▸ What the exercise asks: Print the entries exactly as they appear, and omit any images.

*** Information supplied ***

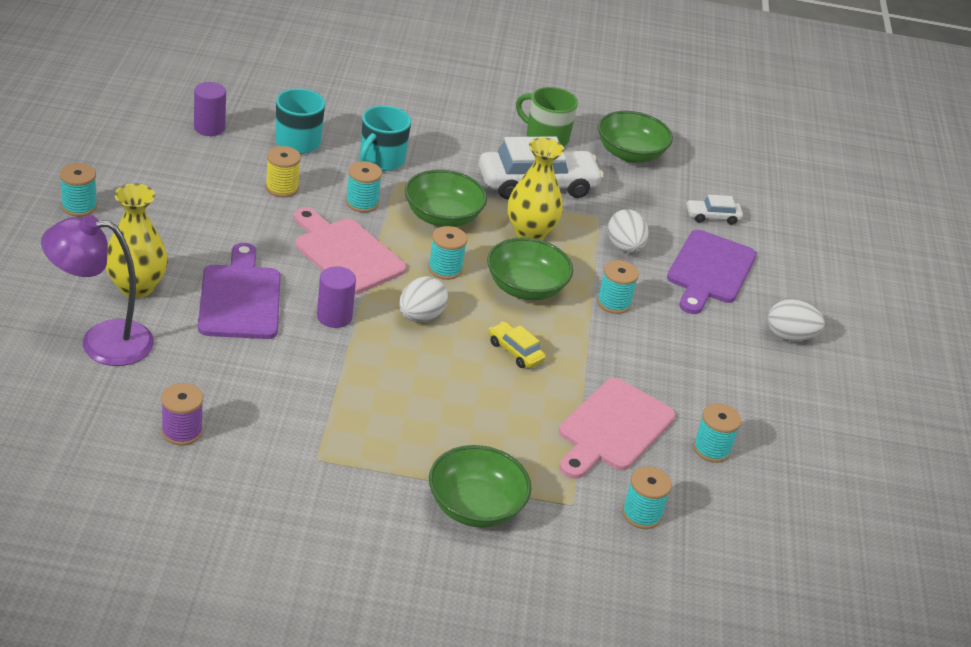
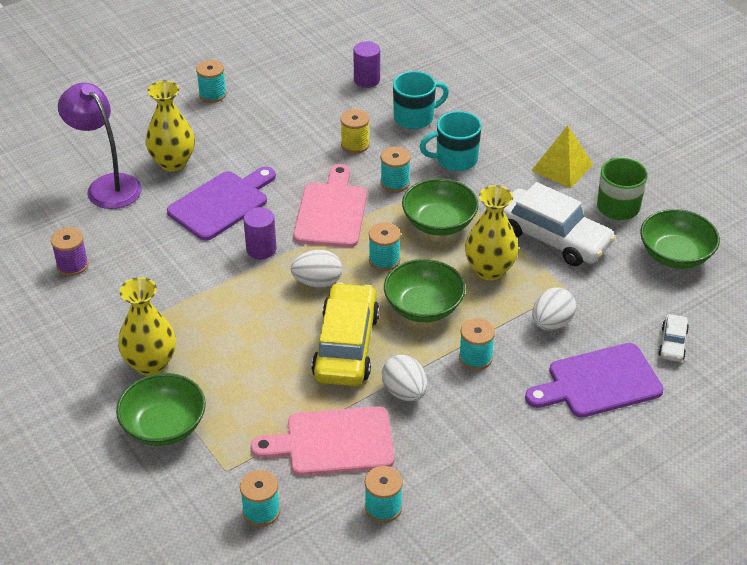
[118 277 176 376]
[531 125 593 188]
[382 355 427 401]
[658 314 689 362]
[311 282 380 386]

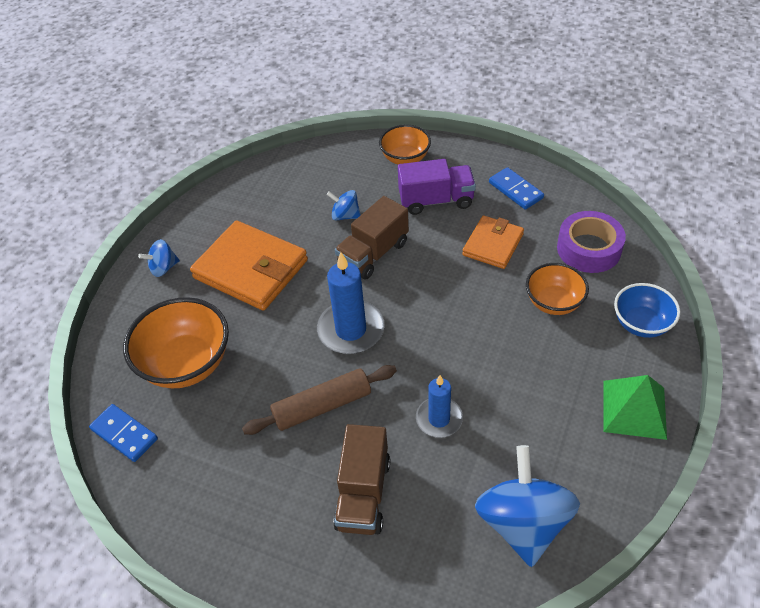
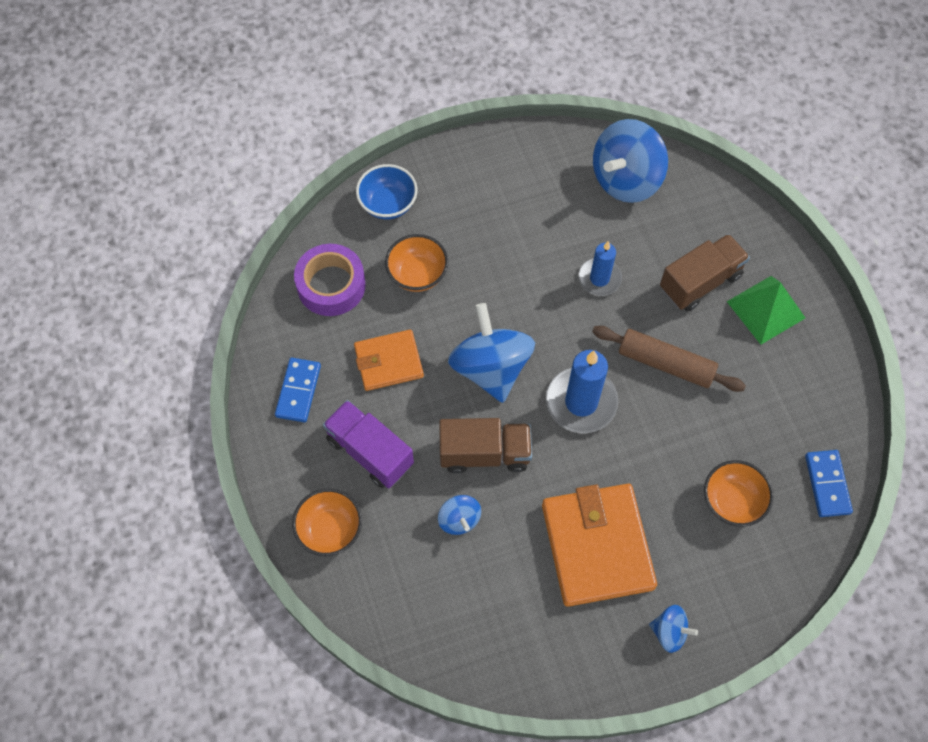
[448 303 535 403]
[727 276 805 345]
[704 460 774 527]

*** End of Information supplied ***

▸ Exercise response:
[118 277 176 376]
[531 125 593 188]
[382 355 427 401]
[658 314 689 362]
[311 282 380 386]

[448 303 535 403]
[727 276 805 345]
[704 460 774 527]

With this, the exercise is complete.